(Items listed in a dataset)
○ ○ ○ ○ ○

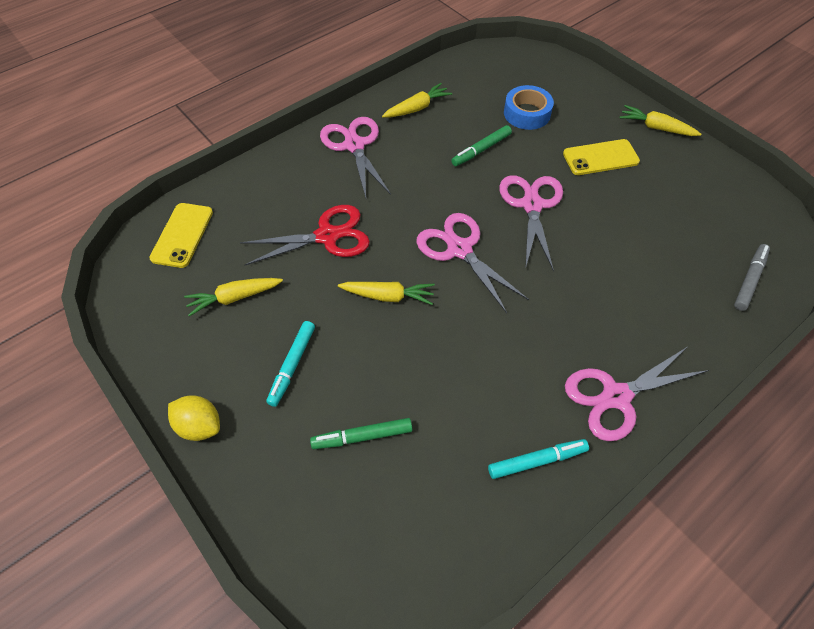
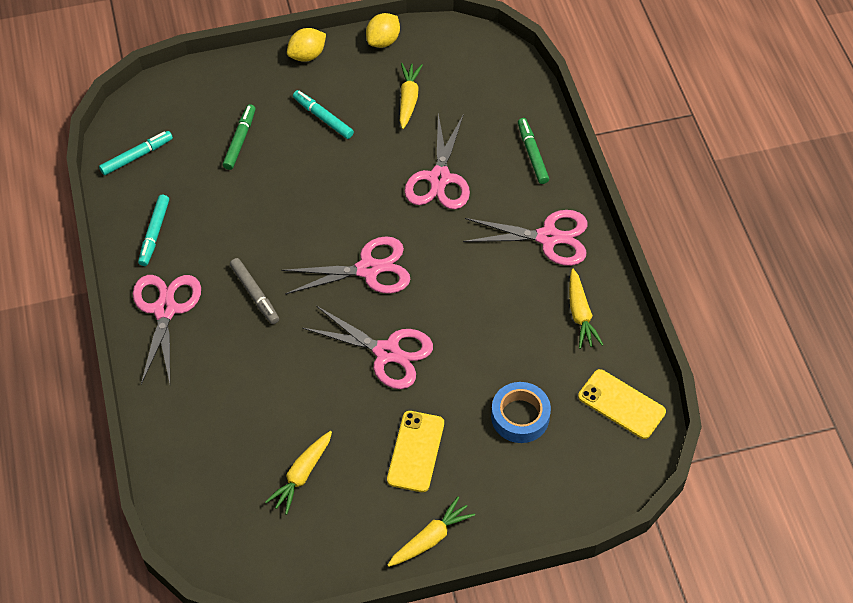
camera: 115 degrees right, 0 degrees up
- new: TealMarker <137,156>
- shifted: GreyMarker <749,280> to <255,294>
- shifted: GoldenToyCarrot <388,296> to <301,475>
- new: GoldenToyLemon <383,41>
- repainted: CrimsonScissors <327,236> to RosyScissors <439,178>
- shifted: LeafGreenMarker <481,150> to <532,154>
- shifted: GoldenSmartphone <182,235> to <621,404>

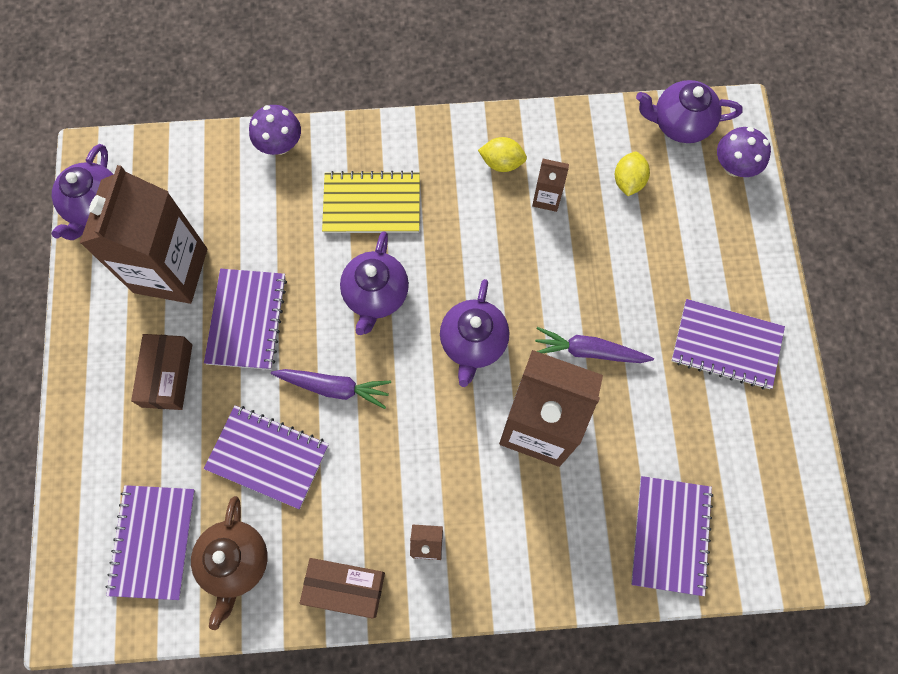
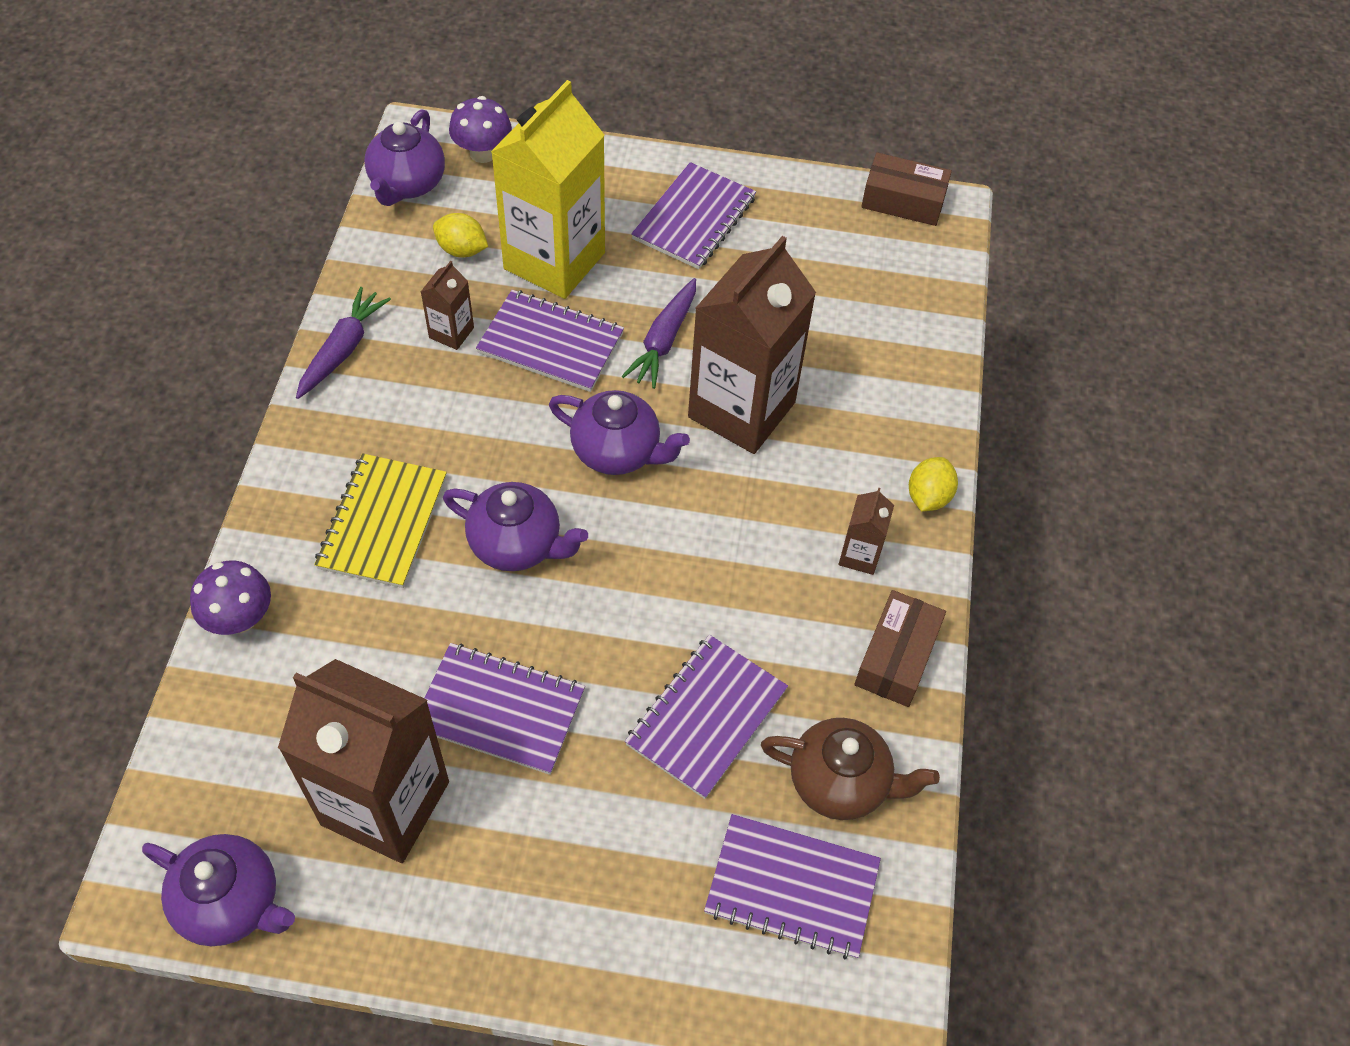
camera: 80 degrees left, 15 degrees down
- shifted: PurpleToyCarrot <334,387> to <343,349>
- shifted: PurpleExerciseBook <670,535> to <550,343>
- new: GoldenCarton <554,261>
- shifted: BrownBox <167,375> to <903,201>
- shifted: GoldenToyLemon <501,162> to <928,497>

○ ○ ○ ○ ○

▶ [What is needed]
The expected output is each record, copied exactly, and nothing in place of the pictures.

▶ [Exercise answer]
camera: 115 degrees right, 0 degrees up
- new: TealMarker <137,156>
- shifted: GreyMarker <749,280> to <255,294>
- shifted: GoldenToyCarrot <388,296> to <301,475>
- new: GoldenToyLemon <383,41>
- repainted: CrimsonScissors <327,236> to RosyScissors <439,178>
- shifted: LeafGreenMarker <481,150> to <532,154>
- shifted: GoldenSmartphone <182,235> to <621,404>

camera: 80 degrees left, 15 degrees down
- shifted: PurpleToyCarrot <334,387> to <343,349>
- shifted: PurpleExerciseBook <670,535> to <550,343>
- new: GoldenCarton <554,261>
- shifted: BrownBox <167,375> to <903,201>
- shifted: GoldenToyLemon <501,162> to <928,497>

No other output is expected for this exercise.